------ INFORMATION GIVEN ------
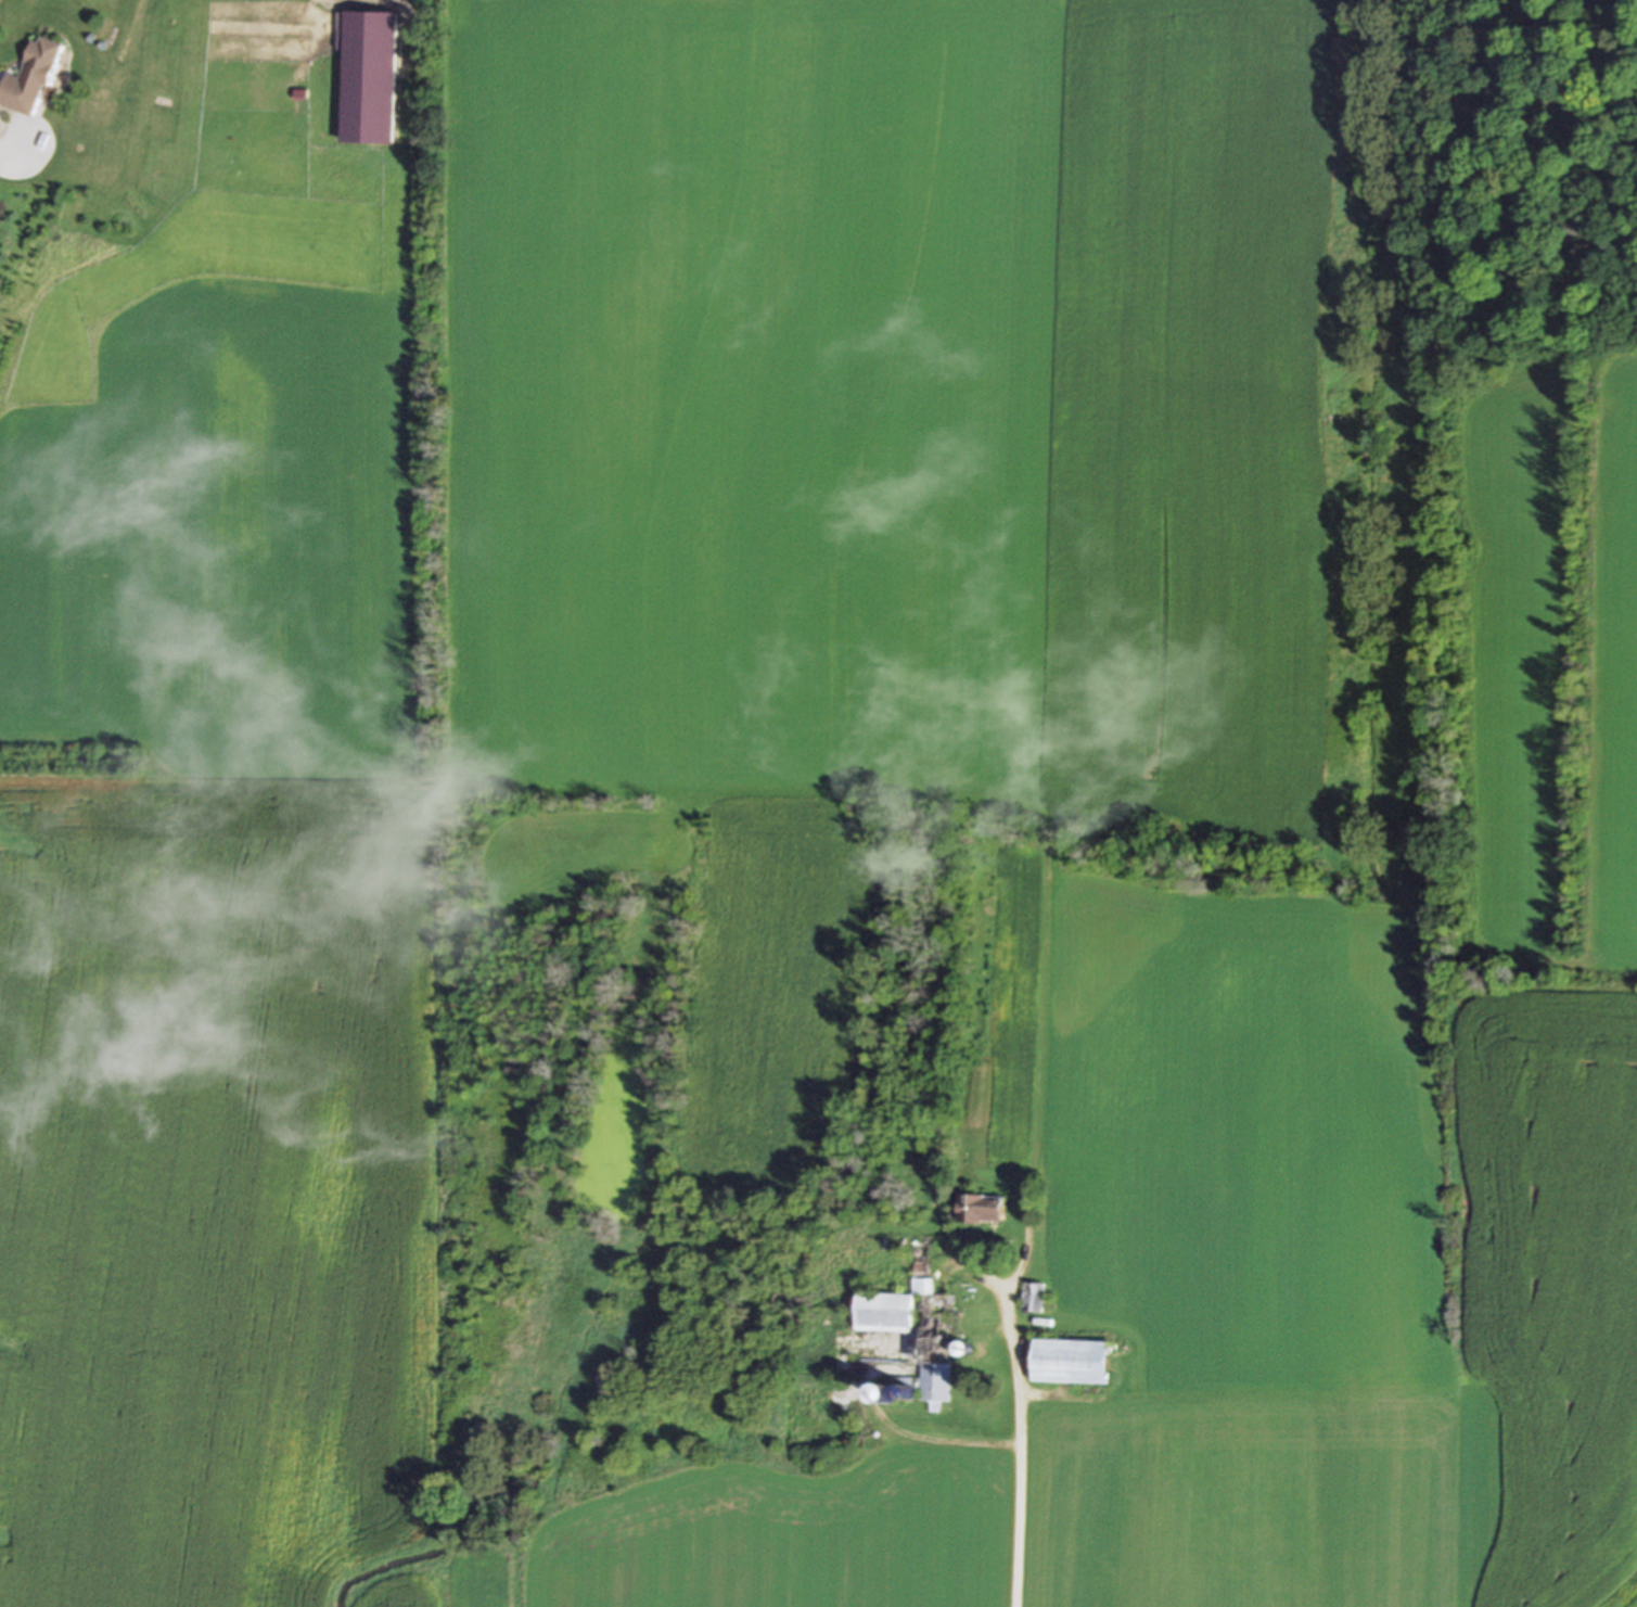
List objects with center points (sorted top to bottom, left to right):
building: (368, 79)
building: (28, 81)
road: (23, 172)
building: (980, 1210)
building: (1031, 1298)
building: (882, 1313)
building: (1067, 1362)
road: (941, 1442)
road: (1021, 1449)

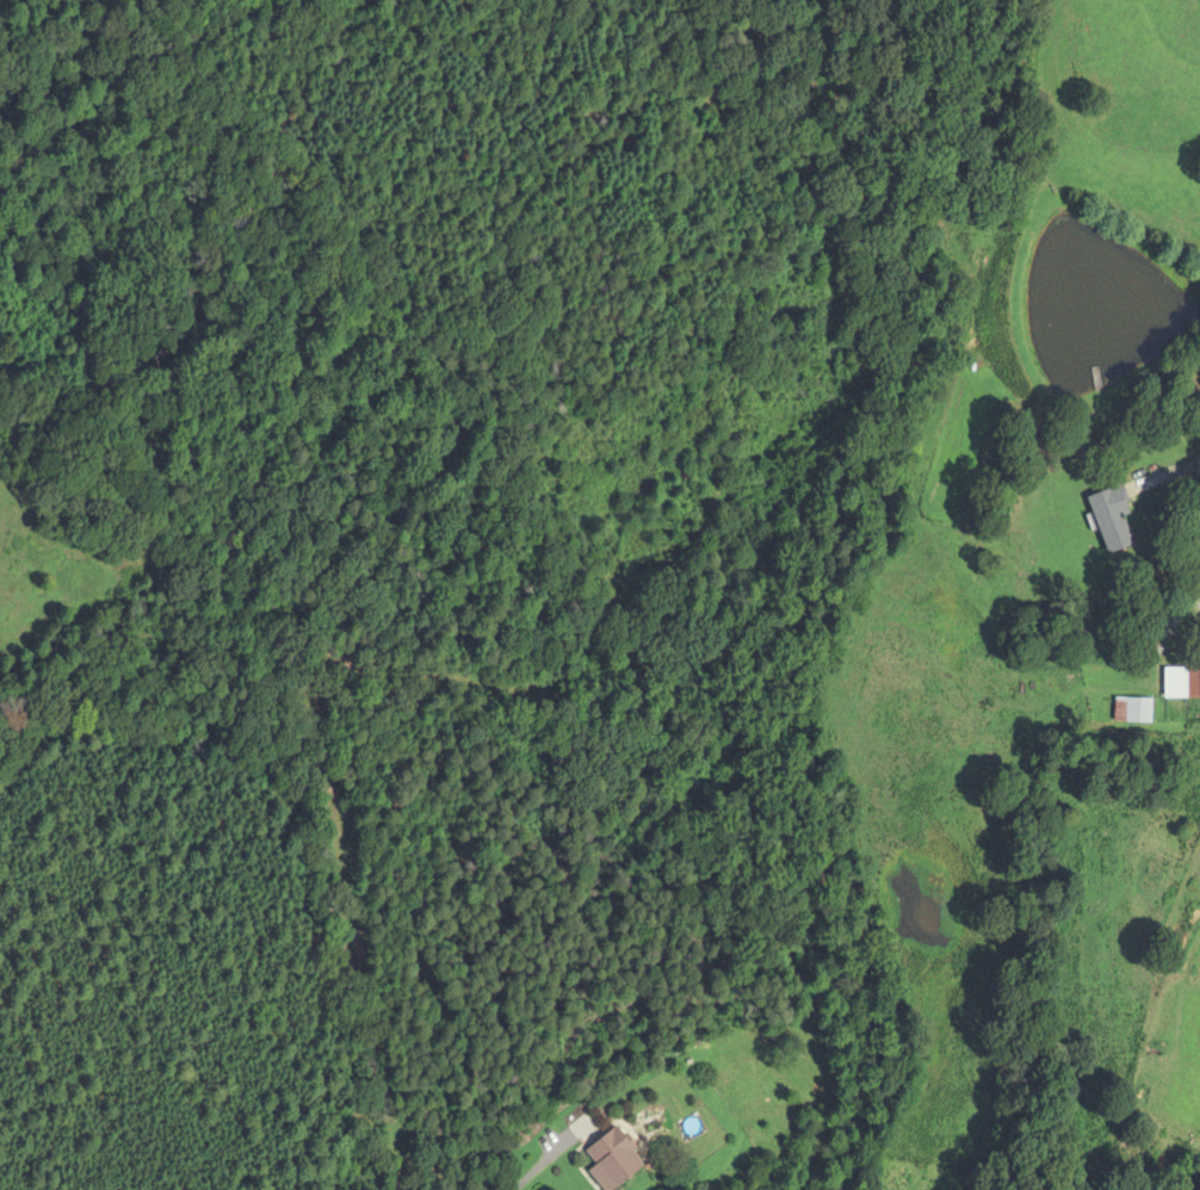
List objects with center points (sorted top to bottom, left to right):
------
Please restate the entries word for word, with all pictures left out.

§ **SOLUTION TO THE EXERCISE**
List objects with center points (sorted top to bottom, left to right):
building: (368, 79)
building: (28, 81)
road: (23, 172)
building: (980, 1210)
building: (1031, 1298)
building: (882, 1313)
building: (1067, 1362)
road: (941, 1442)
road: (1021, 1449)

List objects with center points (sorted top to bottom, left to right):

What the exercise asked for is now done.